Task description | Please return every line of the records below that contains the word "image".

Material for the task |
━━━━━━━━━━━━━━━━

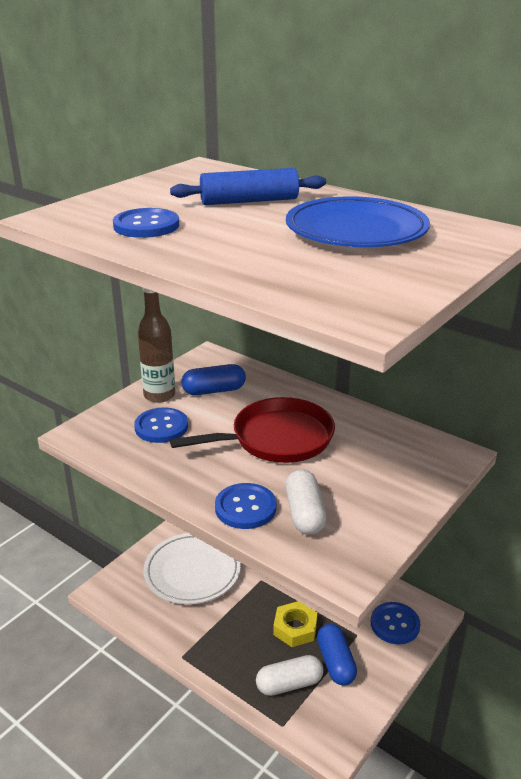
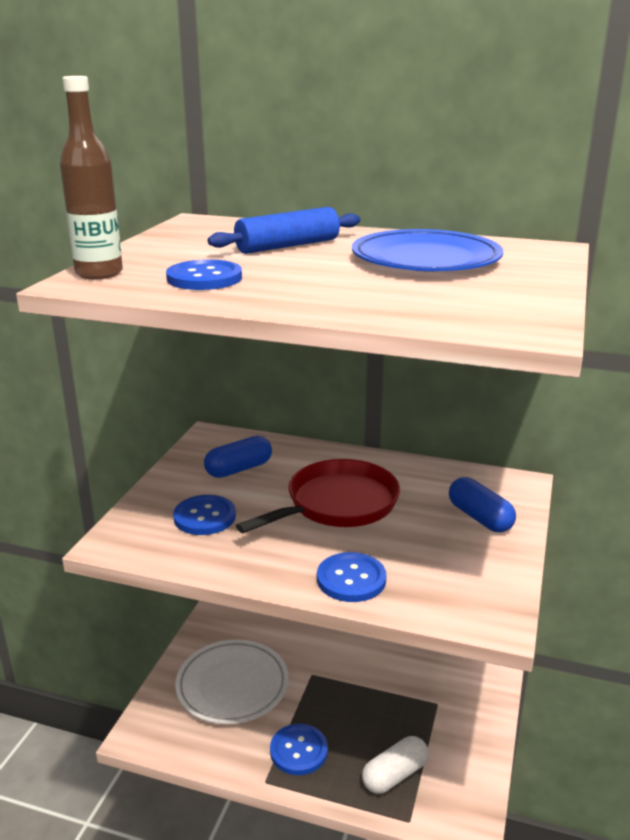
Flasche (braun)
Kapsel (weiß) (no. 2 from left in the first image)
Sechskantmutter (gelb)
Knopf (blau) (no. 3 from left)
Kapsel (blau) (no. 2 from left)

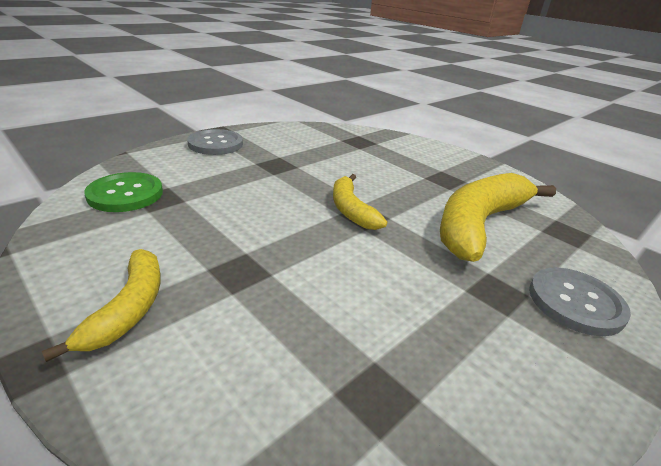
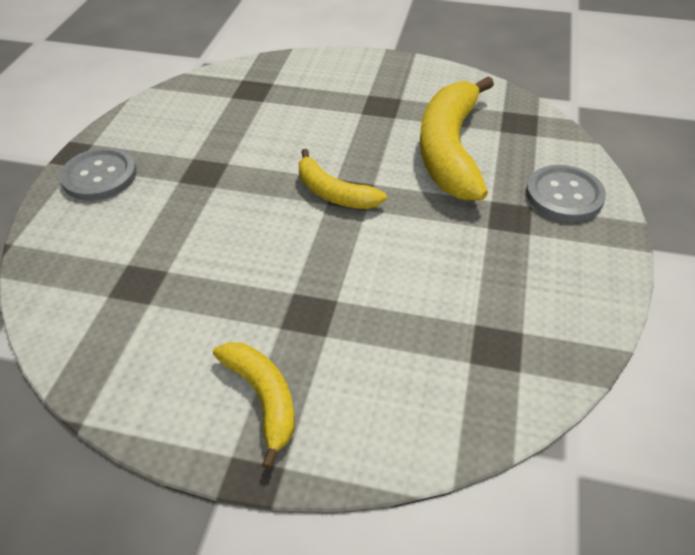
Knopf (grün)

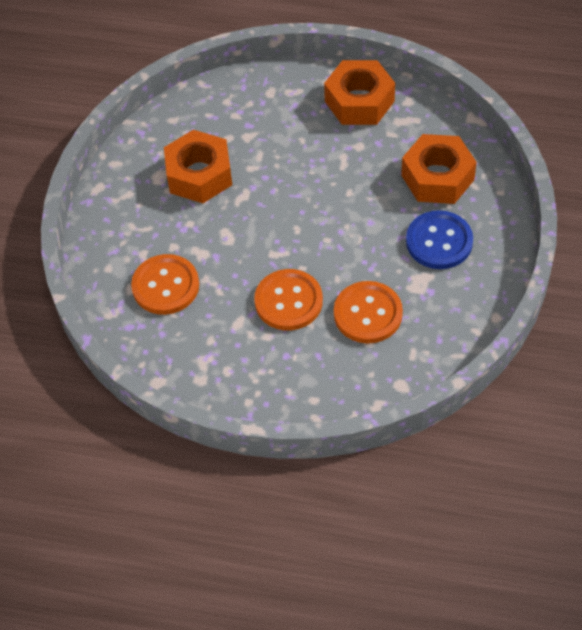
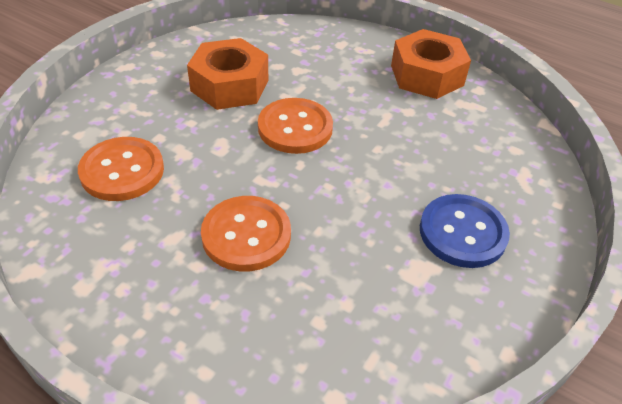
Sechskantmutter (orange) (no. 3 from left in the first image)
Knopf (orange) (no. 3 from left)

━━━━━━━━━━━━━━━━

Task result |
Kapsel (weiß) (no. 2 from left in the first image)
Sechskantmutter (orange) (no. 3 from left in the first image)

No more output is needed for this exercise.